WORK TO COMPLETE: Exercise in exact copying: restate word for word only the lines below from the one containing "Camilla: [85,22,134,60] ->" through the one containing "Giorgia: [167,42,207,74] ->", omitting any pictures.

(SUPPLIED MATERIAL)

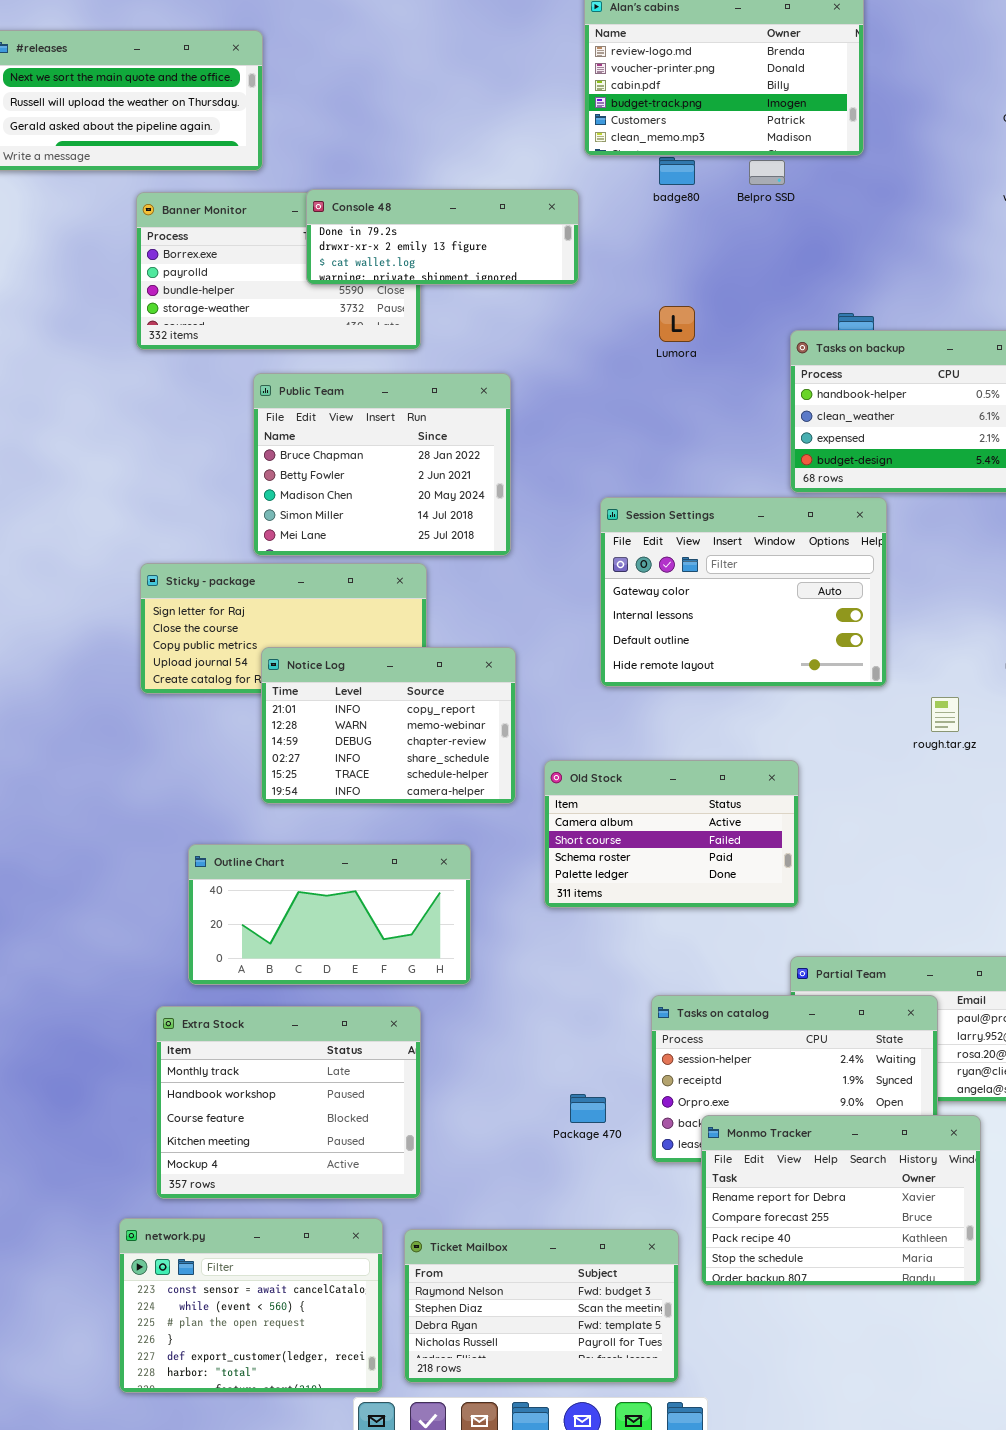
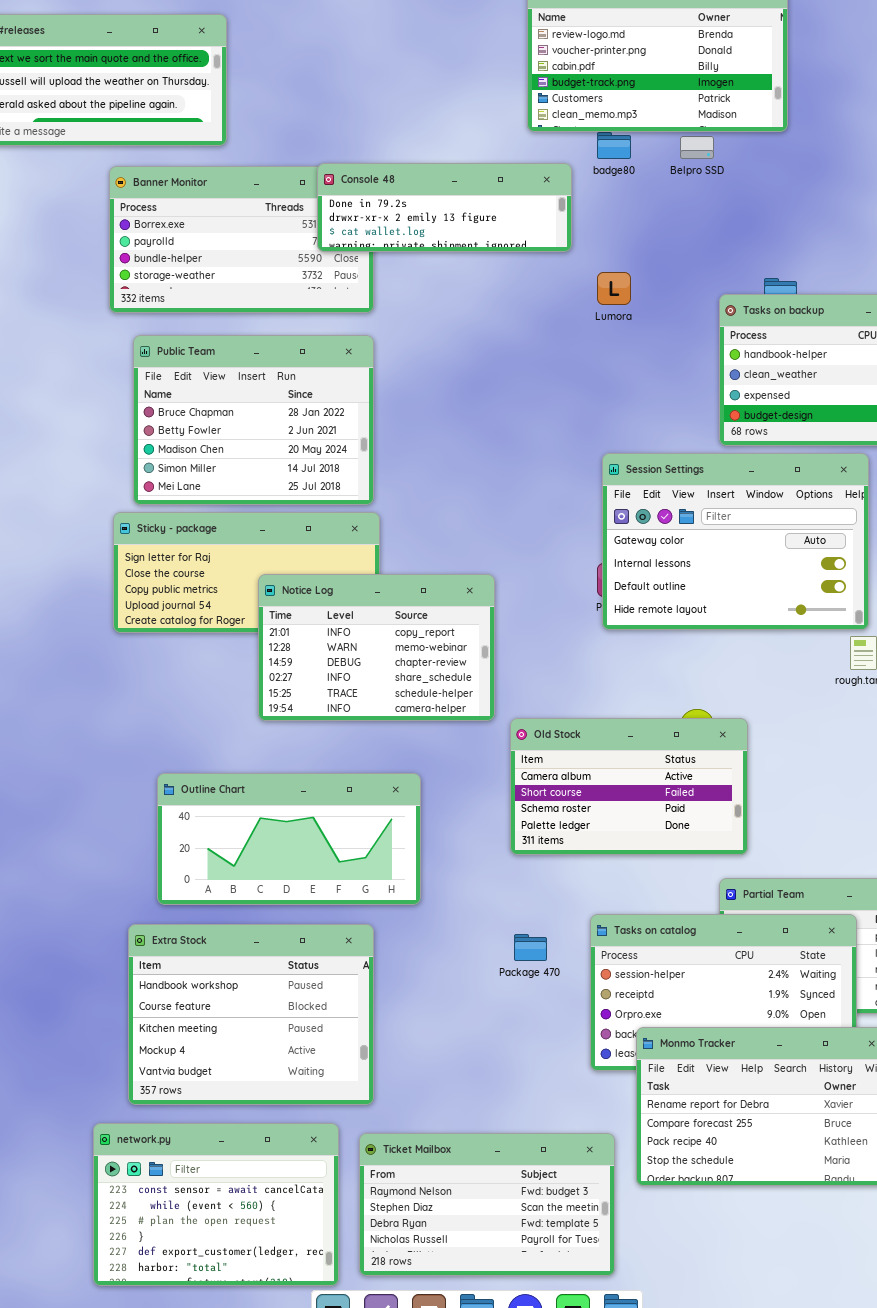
Console 48: [306,189,579,285] -> [317,163,572,252], moved
Public Team: [253,373,511,556] -> [133,335,374,505], moved
Session Settings: [600,497,887,687] -> [602,453,869,630], moved
Notice Log: [261,647,516,804] -> [258,574,495,721], moved
Old Stock: [544,760,799,908] -> [510,718,748,855], moved
Extra Stock: [156,1006,421,1199] -> [128,924,374,1105], scrolled down 1 row
Package 470: [570,1094,606,1123] -> [514,934,547,961], moved

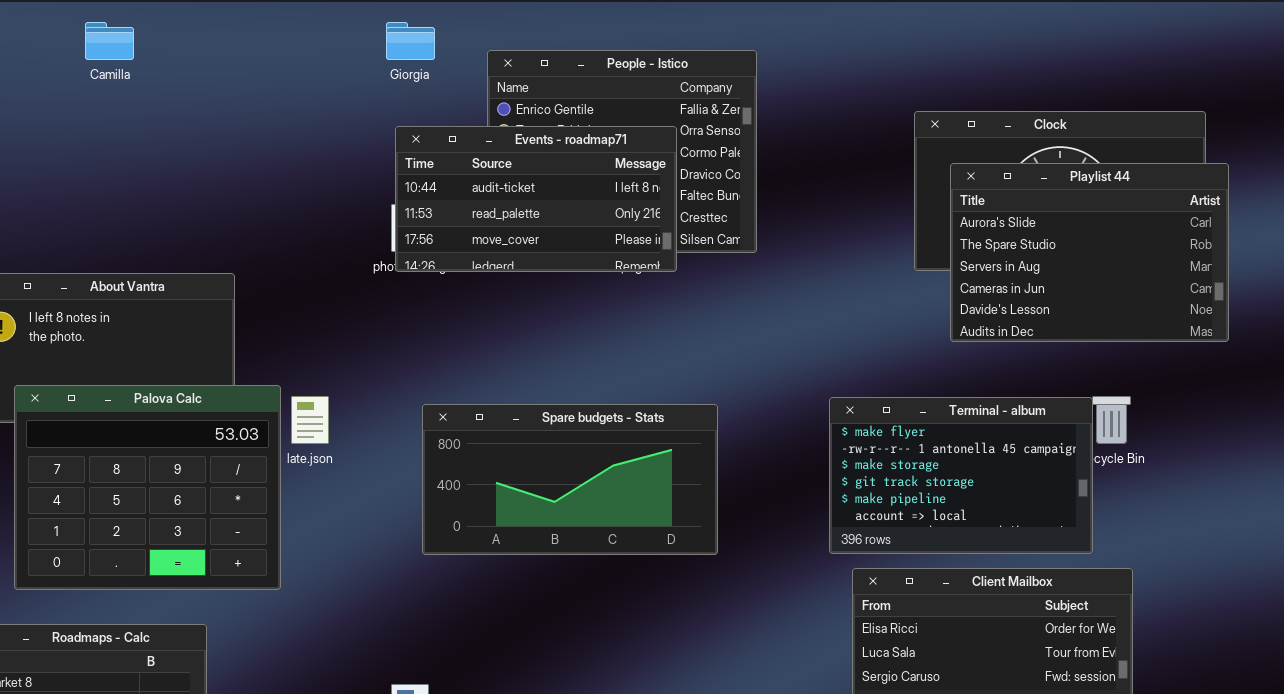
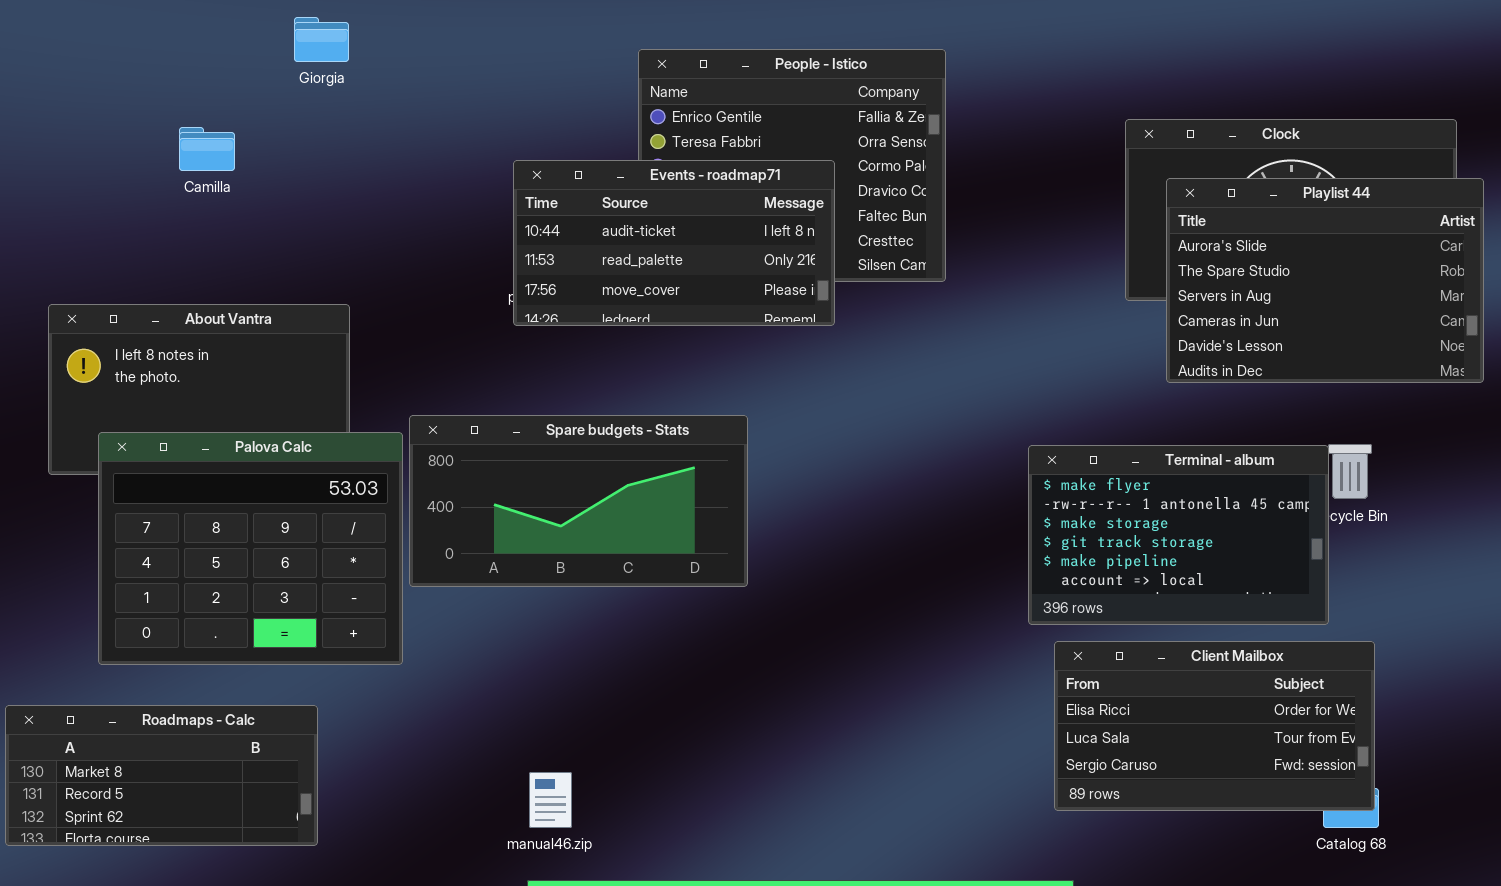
Camilla: [85,22,134,60] -> [179,127,235,171], moved
Giorgia: [386,22,435,60] -> [294,17,349,62], moved
Events - roadmap71: [395,126,677,272] -> [513,160,835,326], moved
Spare budgets - Stats: [422,404,718,555] -> [409,415,748,587], moved

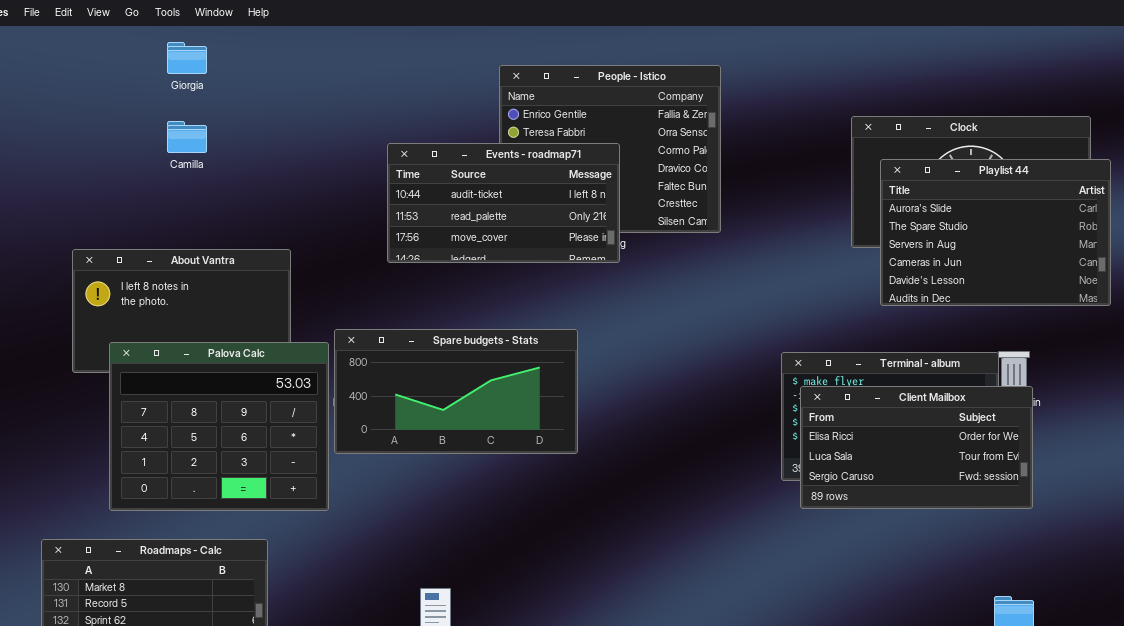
Giorgia: [294,17,349,62] -> [167,42,207,74], moved
Events - roadmap71: [513,160,835,326] -> [387,143,620,263], moved
Client Mailbox: [1054,641,1375,811] -> [800,386,1033,509], moved

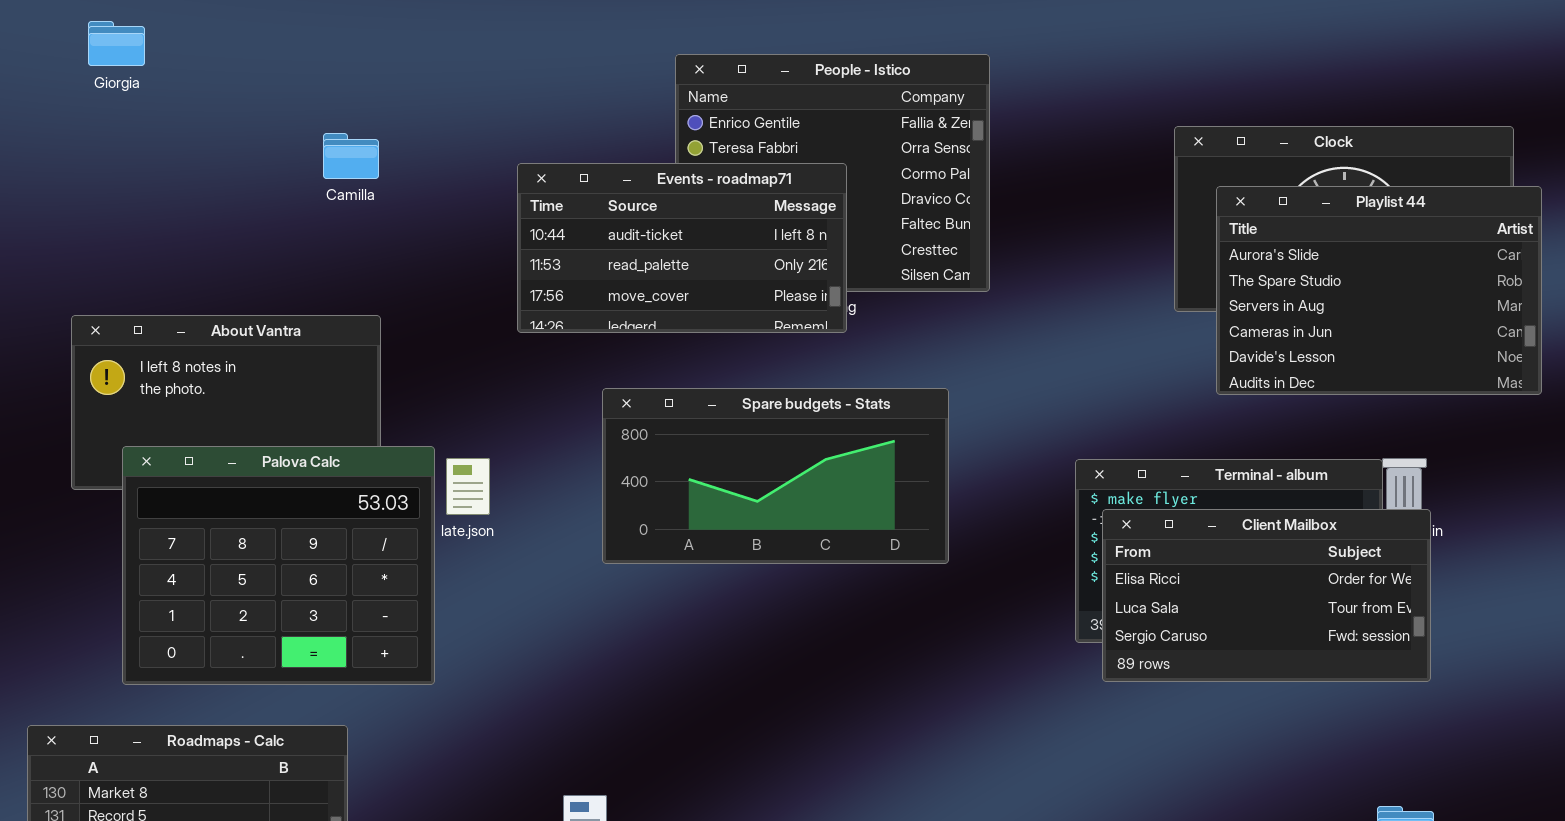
Giorgia: [167,42,207,74] -> [88,21,145,66], moved
Camilla: [167,121,207,153] -> [323,133,379,179], moved
Spare budgets - Stats: [334,329,578,454] -> [602,388,949,564], moved

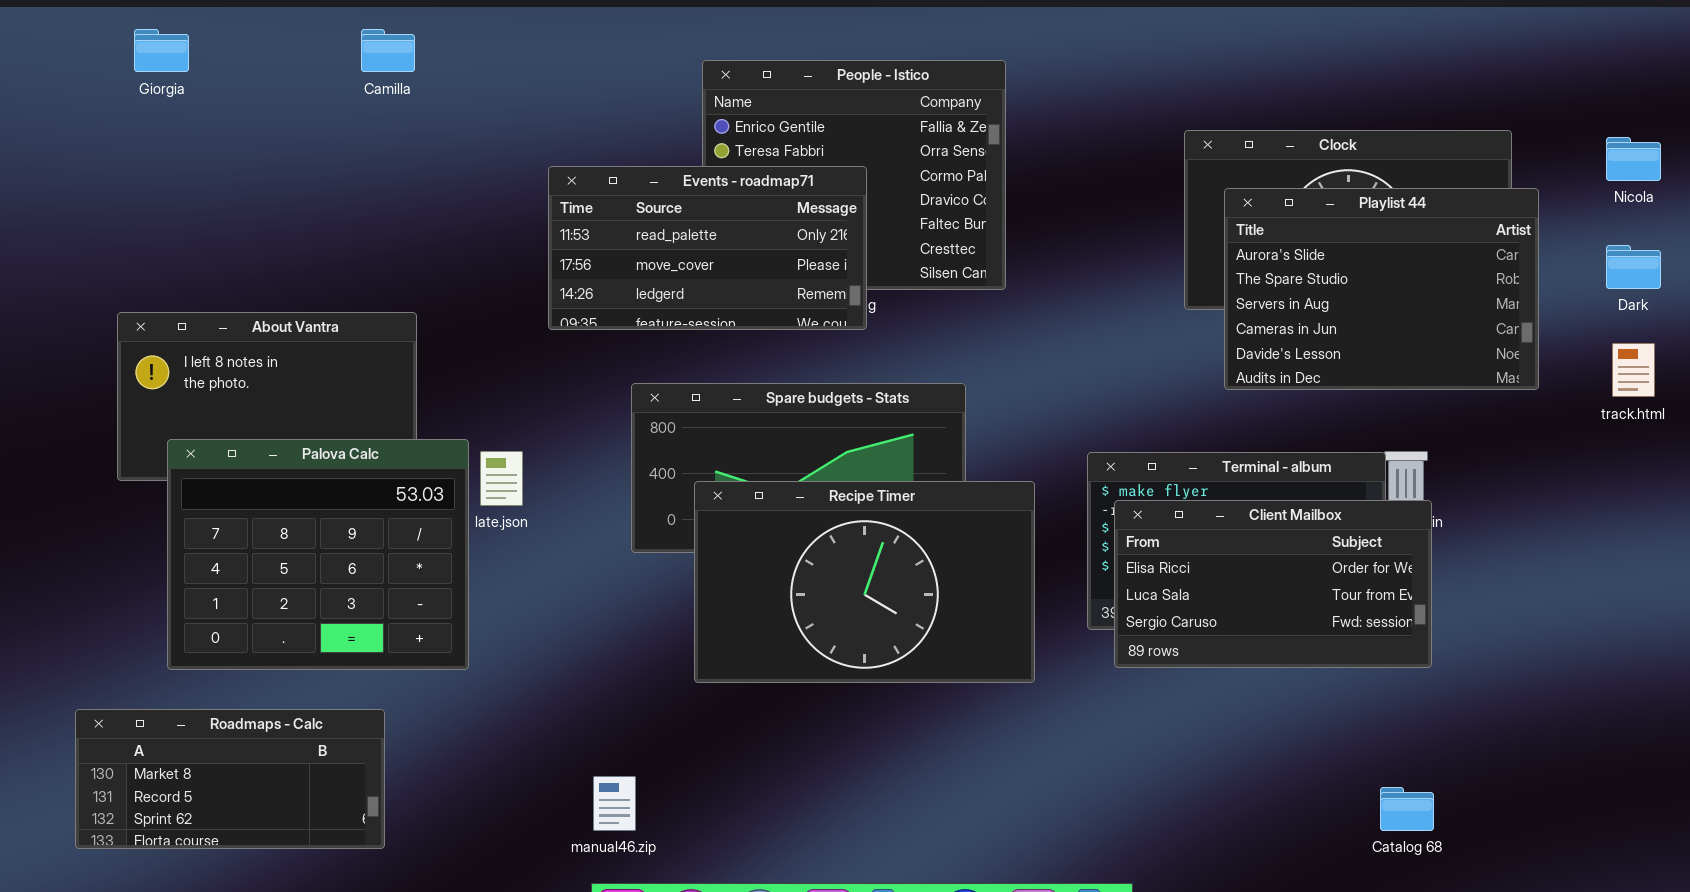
Camilla: [323,133,379,179] -> [361,29,415,72], moved
Events - roadmap71: [517,163,847,333] -> [548,166,867,330], scrolled down 1 row
Recipe Timer: none -> [694,481,1035,683], opened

(End SUPPLIED MATERIAL)

FINAL ANSWER:
Camilla: [85,22,134,60] -> [179,127,235,171], moved
Giorgia: [386,22,435,60] -> [294,17,349,62], moved
Events - roadmap71: [395,126,677,272] -> [513,160,835,326], moved
Spare budgets - Stats: [422,404,718,555] -> [409,415,748,587], moved

Giorgia: [294,17,349,62] -> [167,42,207,74], moved
Events - roadmap71: [513,160,835,326] -> [387,143,620,263], moved
Client Mailbox: [1054,641,1375,811] -> [800,386,1033,509], moved

Giorgia: [167,42,207,74] -> [88,21,145,66], moved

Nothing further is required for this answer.